### MATERIAL PROVIDED
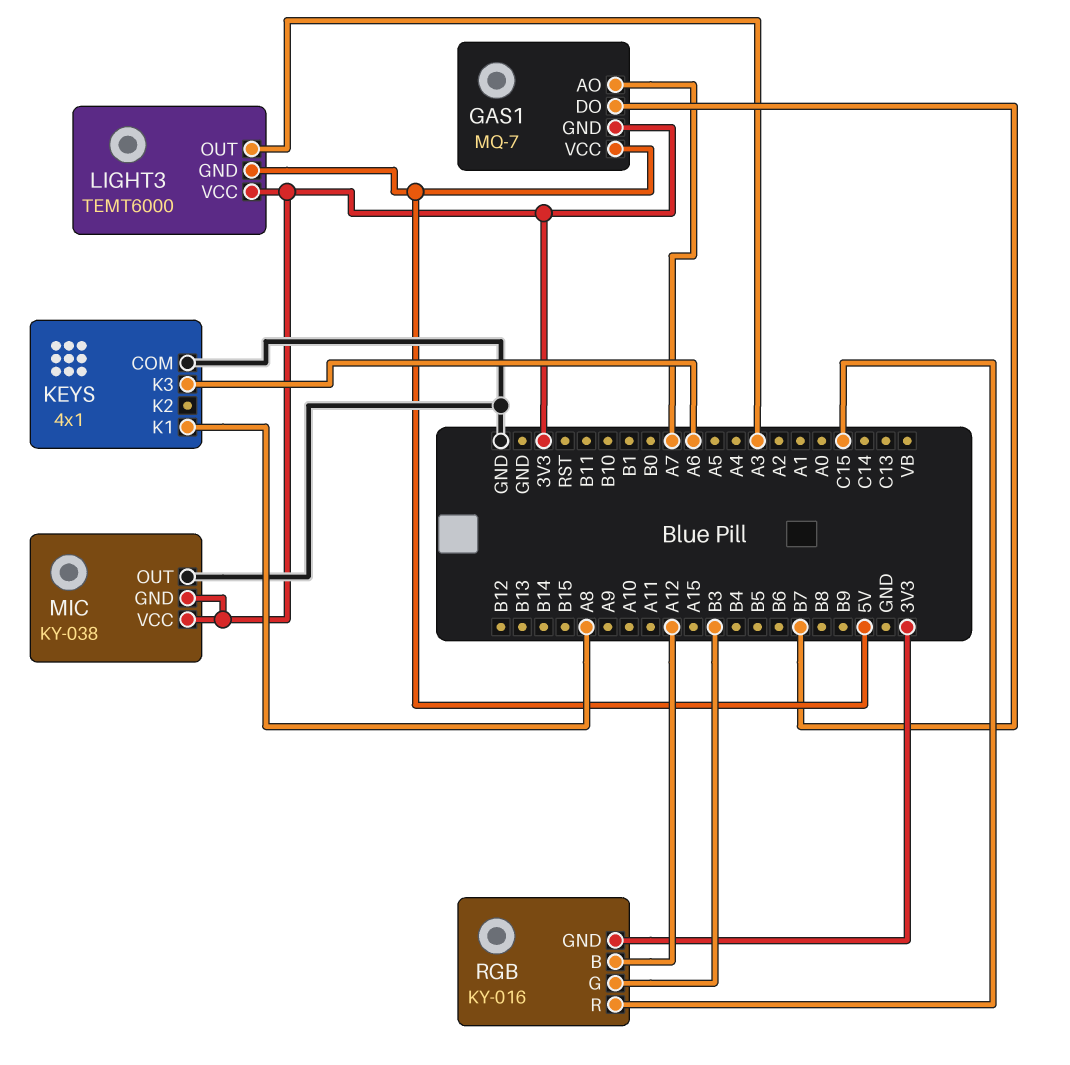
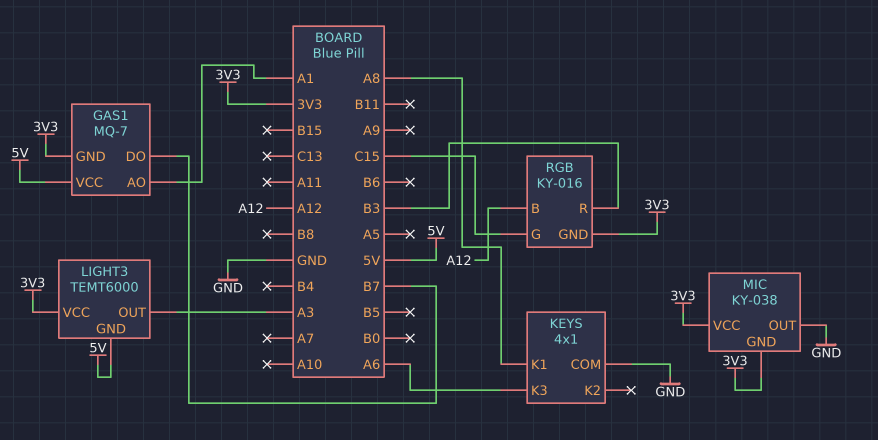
GAS1 pin AO: A7 -> A1
RGB pin G: B3 -> C15
RGB pin R: C15 -> B3

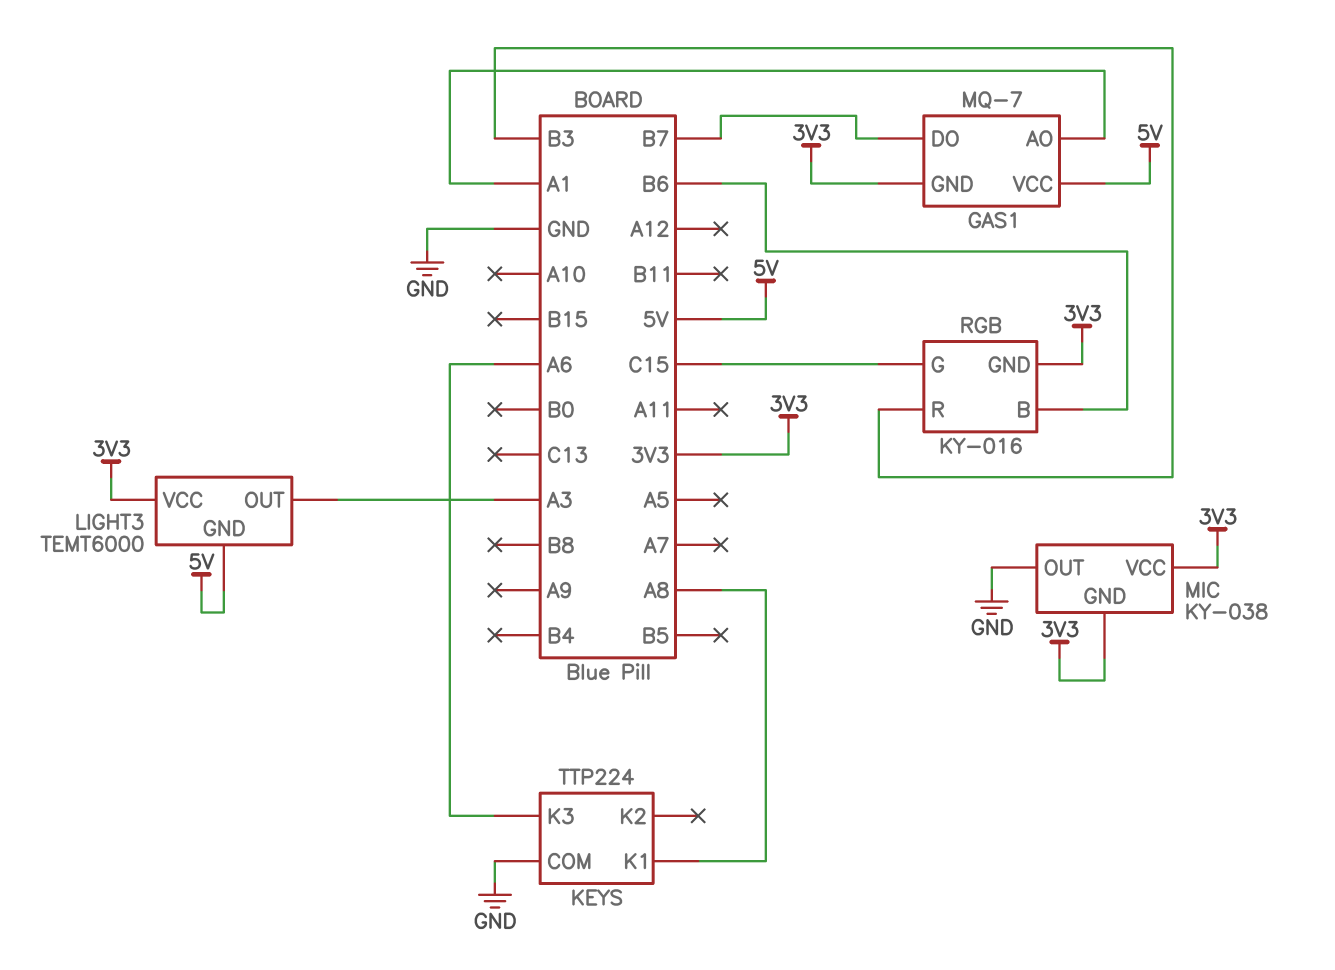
KEYS: 4x1 -> TTP224
RGB pin B: A12 -> B6

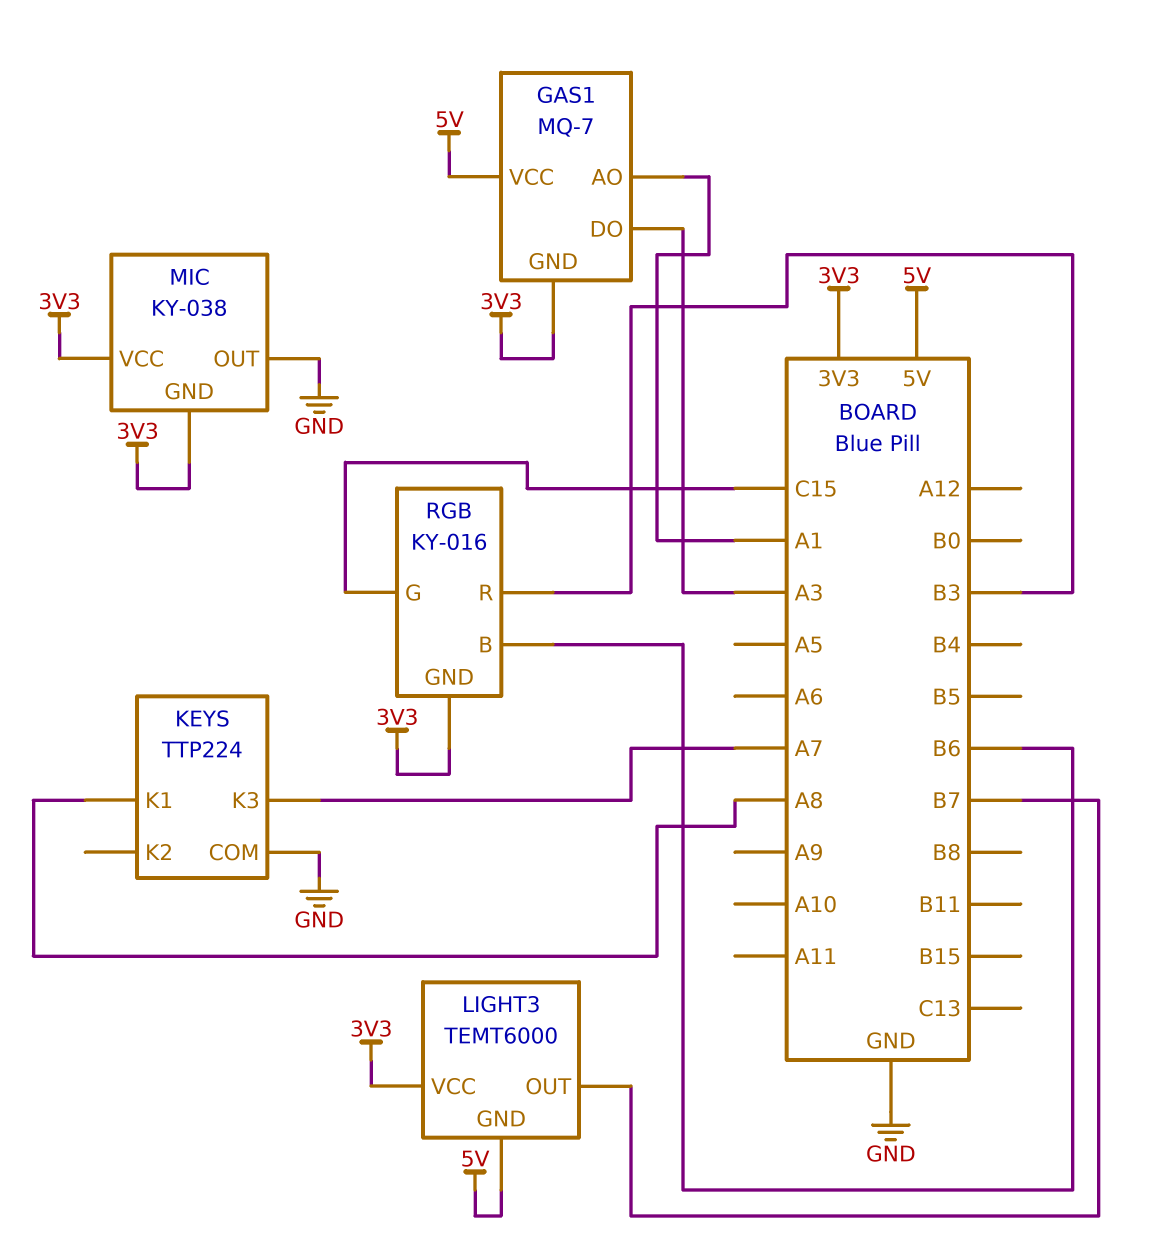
GAS1 pin DO: B7 -> A3
KEYS pin K3: A6 -> A7
LIGHT3 pin OUT: A3 -> B7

### TASK DIRECTIONS
Output only the lines from the line that contains "GAS1 pin DO: B7 -> A3" through the end of the entries, both included, exactly as they appear.

### TASK OUTPUT
GAS1 pin DO: B7 -> A3
KEYS pin K3: A6 -> A7
LIGHT3 pin OUT: A3 -> B7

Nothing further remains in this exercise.